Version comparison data
◆ ◆ ◆
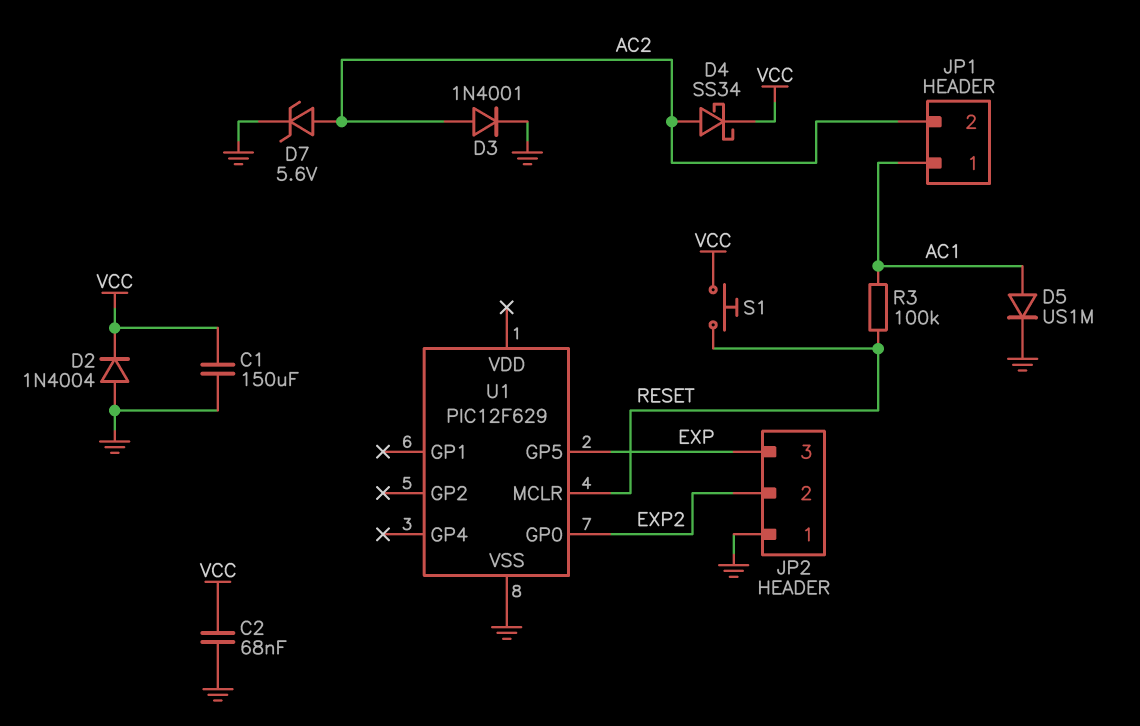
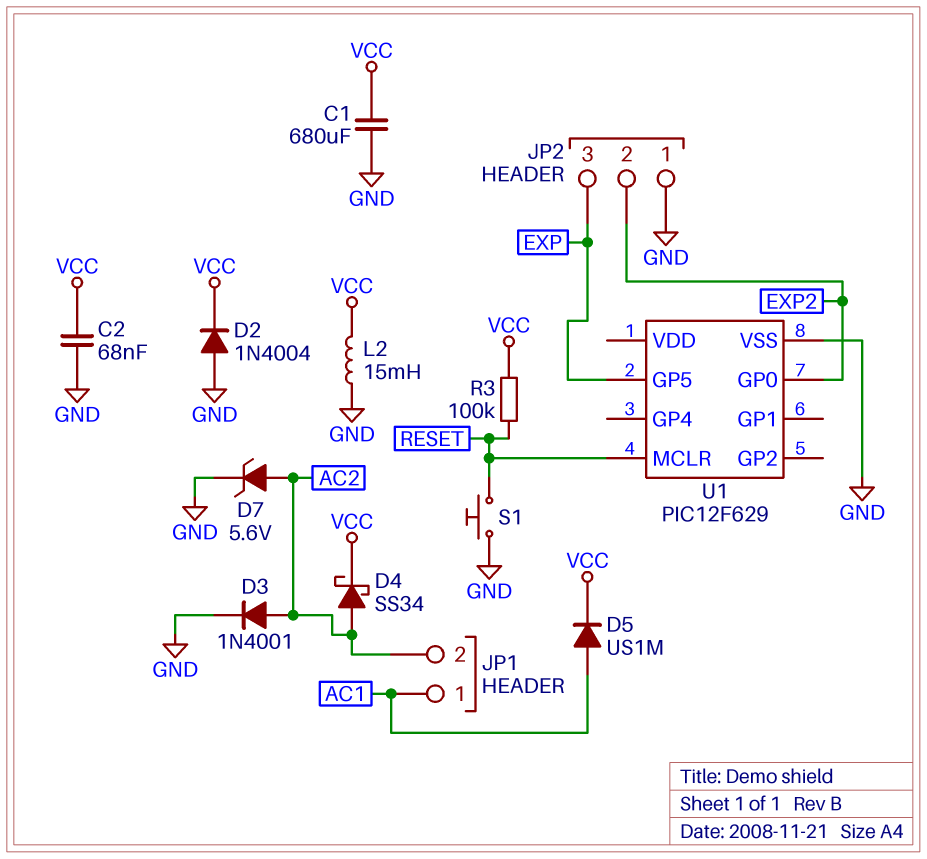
C1: 150uF (GND, VCC) -> 680uF (GND, VCC)
D5: diode US1M (A AC1, K GND) -> diode US1M (A AC1, K VCC)
L2: none -> 15mH (GND, VCC)
R3: 100k (AC1, RESET) -> 100k (RESET, VCC)
S1: button (RESET, VCC) -> button (GND, RESET)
◆ ◆ ◆
What this task involves
Exact repetition of each line above is expected; images are to be omitted.

Task answer
C1: 150uF (GND, VCC) -> 680uF (GND, VCC)
D5: diode US1M (A AC1, K GND) -> diode US1M (A AC1, K VCC)
L2: none -> 15mH (GND, VCC)
R3: 100k (AC1, RESET) -> 100k (RESET, VCC)
S1: button (RESET, VCC) -> button (GND, RESET)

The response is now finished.